* [Directions]
Lines before the one containing "(300, 139) = (175, 338): none -> purple ruler" are to be left out; that line and every line after it, through the last line below, are to be reproduced exactly.

___ Provided data

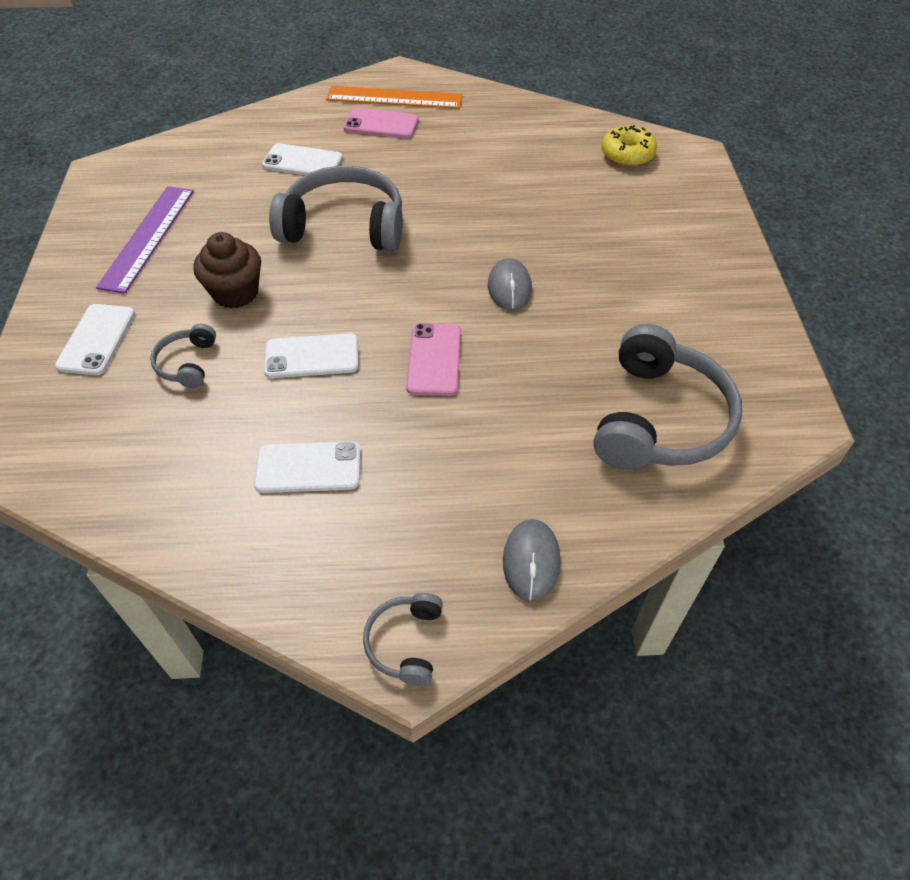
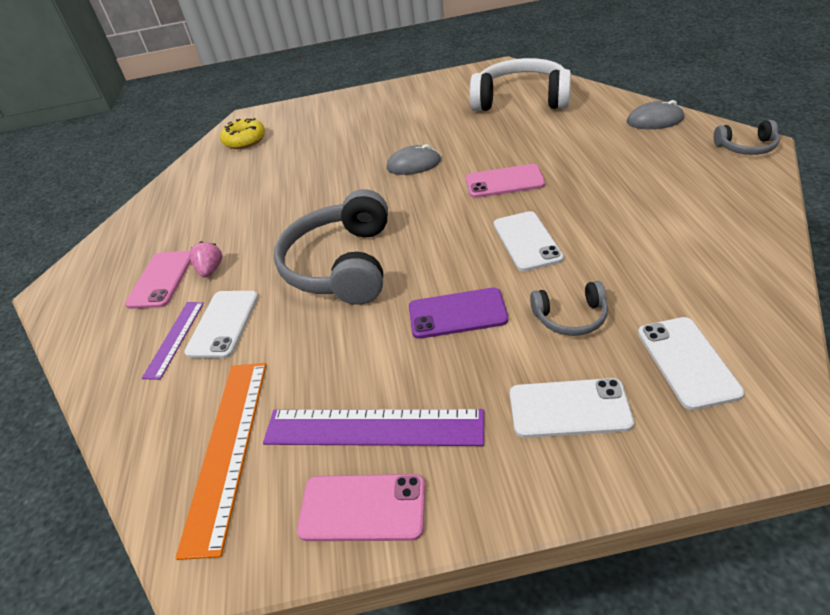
camera: 90 degrees left, 10 degrees down
(90, 230) = (362, 507): none -> pink phone
(235, 292) = (457, 314): brown cupcake -> purple phone
(300, 139) = (175, 338): none -> purple ruler
(308, 467) = (644, 213): white phone -> white phone (687, 362)
(380, 149) = (210, 270): none -> pink strawberry
(394, 98) = (109, 281): orange ruler -> orange ruler (227, 449)
(660, 419) = (521, 99): grey headphones -> white headphones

______

* [Result of this task]
(300, 139) = (175, 338): none -> purple ruler
(308, 467) = (644, 213): white phone -> white phone (687, 362)
(380, 149) = (210, 270): none -> pink strawberry
(394, 98) = (109, 281): orange ruler -> orange ruler (227, 449)
(660, 419) = (521, 99): grey headphones -> white headphones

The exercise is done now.